_Work request:_
Show every line of the data that contains the string "degrees".

_Entries provided:_
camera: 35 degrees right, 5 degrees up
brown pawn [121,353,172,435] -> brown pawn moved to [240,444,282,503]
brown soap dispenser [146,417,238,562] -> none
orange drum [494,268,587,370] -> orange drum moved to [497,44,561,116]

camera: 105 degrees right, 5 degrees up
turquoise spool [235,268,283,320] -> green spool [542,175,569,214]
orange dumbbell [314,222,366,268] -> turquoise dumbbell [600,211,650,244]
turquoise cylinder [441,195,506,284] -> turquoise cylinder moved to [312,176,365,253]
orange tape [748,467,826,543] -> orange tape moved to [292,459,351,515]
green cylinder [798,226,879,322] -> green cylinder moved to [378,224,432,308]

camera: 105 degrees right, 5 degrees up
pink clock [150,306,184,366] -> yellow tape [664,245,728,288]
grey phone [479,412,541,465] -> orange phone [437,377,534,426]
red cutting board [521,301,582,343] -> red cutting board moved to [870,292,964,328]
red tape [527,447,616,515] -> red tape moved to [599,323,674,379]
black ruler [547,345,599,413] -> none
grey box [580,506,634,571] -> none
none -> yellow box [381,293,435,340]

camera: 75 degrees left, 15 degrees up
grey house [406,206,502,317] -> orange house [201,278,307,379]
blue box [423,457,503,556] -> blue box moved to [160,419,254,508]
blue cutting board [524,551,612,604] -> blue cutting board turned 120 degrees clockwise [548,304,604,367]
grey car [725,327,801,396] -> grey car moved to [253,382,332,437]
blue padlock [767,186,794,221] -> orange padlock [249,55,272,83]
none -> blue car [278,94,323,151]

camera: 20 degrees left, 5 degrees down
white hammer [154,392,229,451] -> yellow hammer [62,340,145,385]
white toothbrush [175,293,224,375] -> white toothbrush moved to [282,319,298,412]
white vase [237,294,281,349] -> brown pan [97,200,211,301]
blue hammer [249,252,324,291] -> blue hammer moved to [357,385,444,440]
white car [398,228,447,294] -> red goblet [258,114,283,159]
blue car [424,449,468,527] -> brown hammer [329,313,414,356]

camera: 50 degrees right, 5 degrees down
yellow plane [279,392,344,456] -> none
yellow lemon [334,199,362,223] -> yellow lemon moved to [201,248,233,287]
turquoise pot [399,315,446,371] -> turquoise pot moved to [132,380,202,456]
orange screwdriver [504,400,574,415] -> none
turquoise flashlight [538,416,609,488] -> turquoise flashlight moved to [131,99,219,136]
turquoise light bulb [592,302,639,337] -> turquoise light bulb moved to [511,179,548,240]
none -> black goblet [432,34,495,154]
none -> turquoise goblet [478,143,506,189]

_Result of this exercise:_
camera: 35 degrees right, 5 degrees up
camera: 105 degrees right, 5 degrees up
camera: 105 degrees right, 5 degrees up
camera: 75 degrees left, 15 degrees up
blue cutting board [524,551,612,604] -> blue cutting board turned 120 degrees clockwise [548,304,604,367]
camera: 20 degrees left, 5 degrees down
camera: 50 degrees right, 5 degrees down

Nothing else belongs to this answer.